*EXERCISE*: Beginning at the line containing "(592, 353) = (388, 298): turquoise" in the material below and ending at the line containing "(653, 342) = (390, 264): grey", return each line exactly and add nothing.
== EXERCISE MATERIAL ==
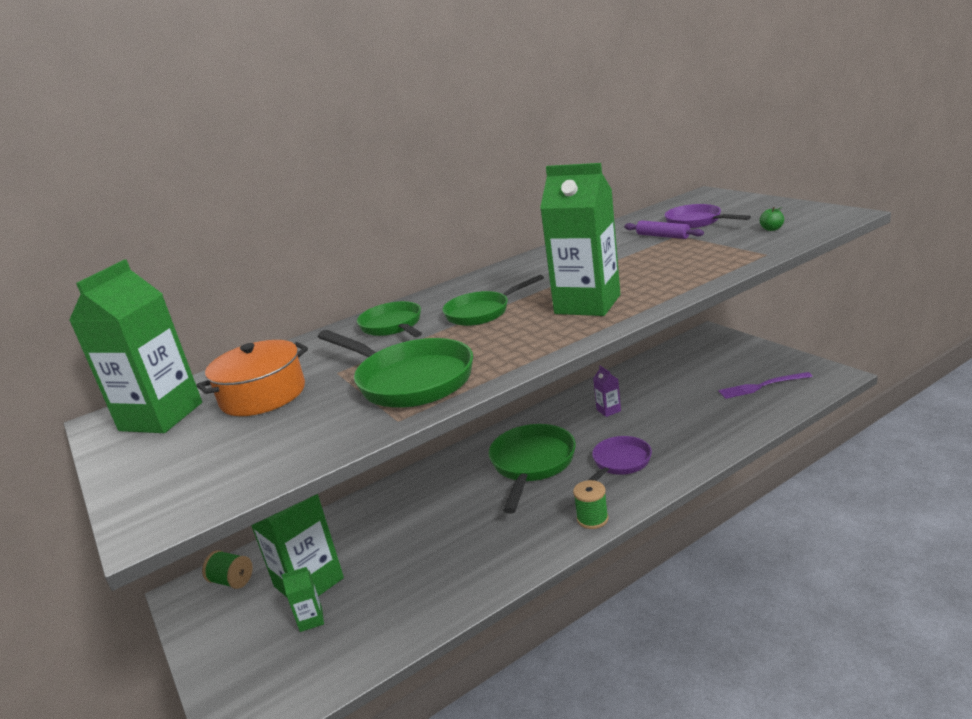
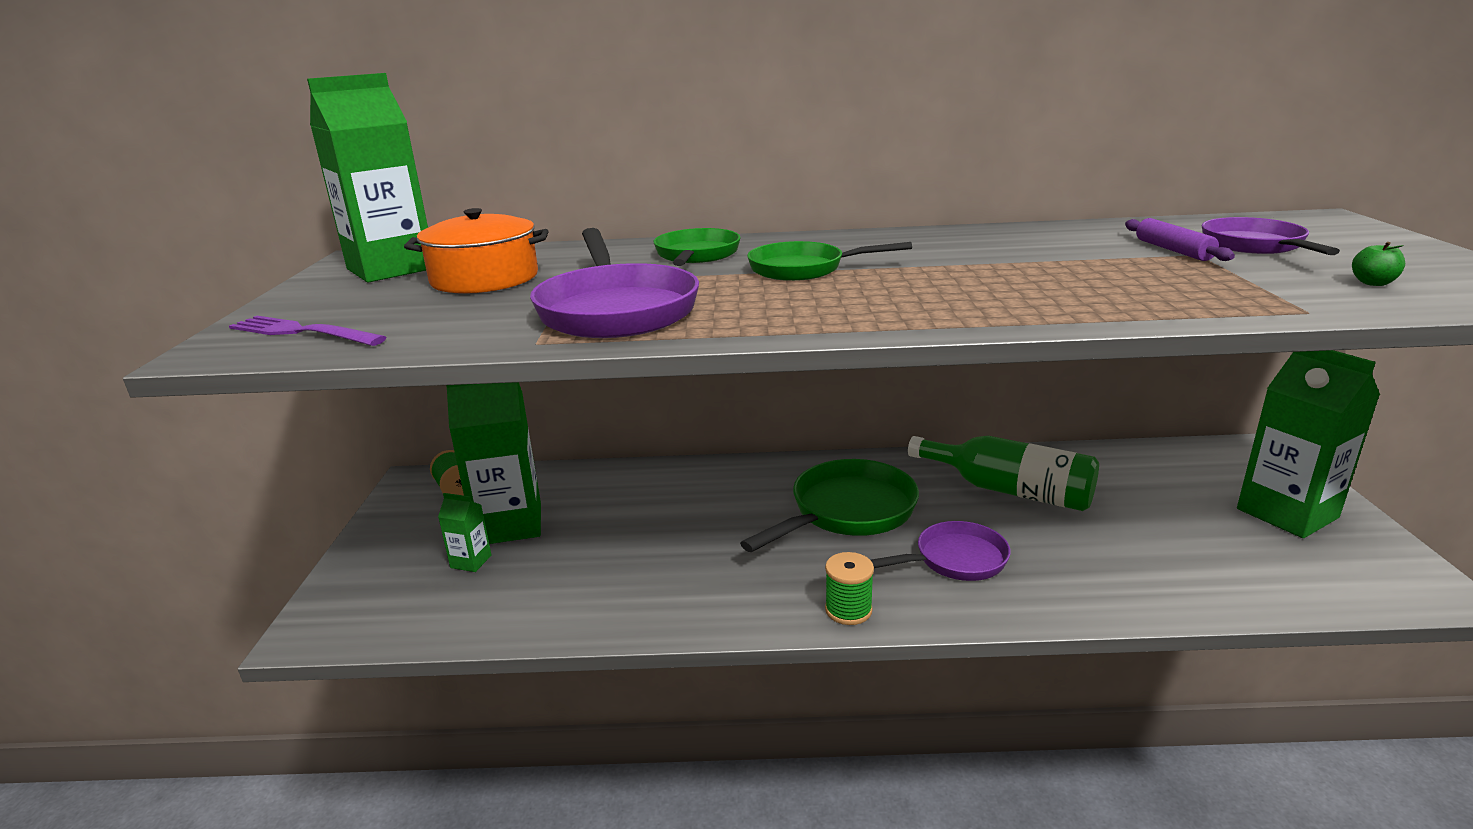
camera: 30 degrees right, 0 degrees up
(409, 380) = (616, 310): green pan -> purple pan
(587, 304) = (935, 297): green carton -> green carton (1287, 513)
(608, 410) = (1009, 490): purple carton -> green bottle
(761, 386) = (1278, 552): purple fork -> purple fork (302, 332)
===
== EXERCISE MATERIAL ==
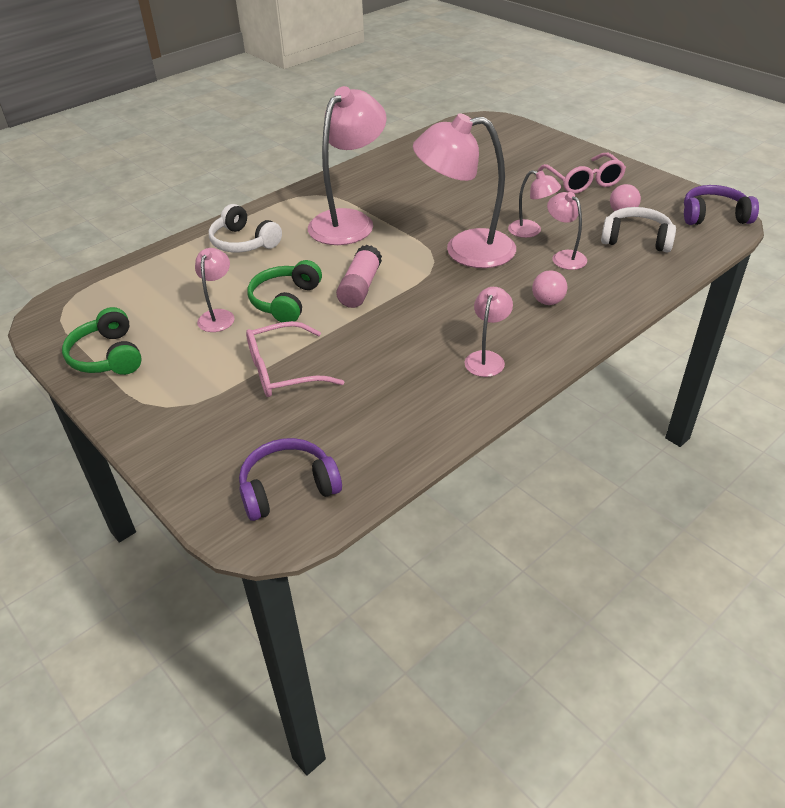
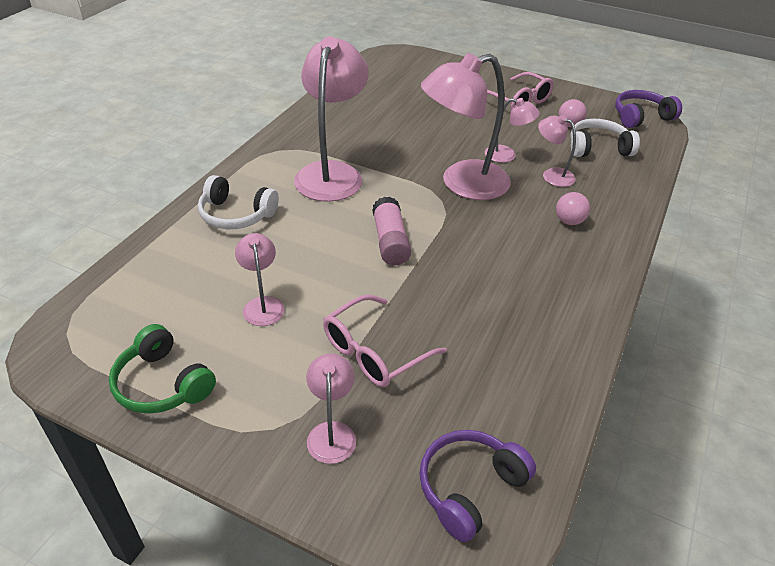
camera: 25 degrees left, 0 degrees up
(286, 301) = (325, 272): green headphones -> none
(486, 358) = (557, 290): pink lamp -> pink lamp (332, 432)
===
== EXERCISE MATERIAL ==
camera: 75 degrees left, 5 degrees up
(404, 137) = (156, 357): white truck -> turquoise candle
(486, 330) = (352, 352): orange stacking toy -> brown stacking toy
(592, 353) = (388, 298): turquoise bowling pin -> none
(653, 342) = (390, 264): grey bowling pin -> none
===
*TASK RESPONSE*:
(592, 353) = (388, 298): turquoise bowling pin -> none
(653, 342) = (390, 264): grey bowling pin -> none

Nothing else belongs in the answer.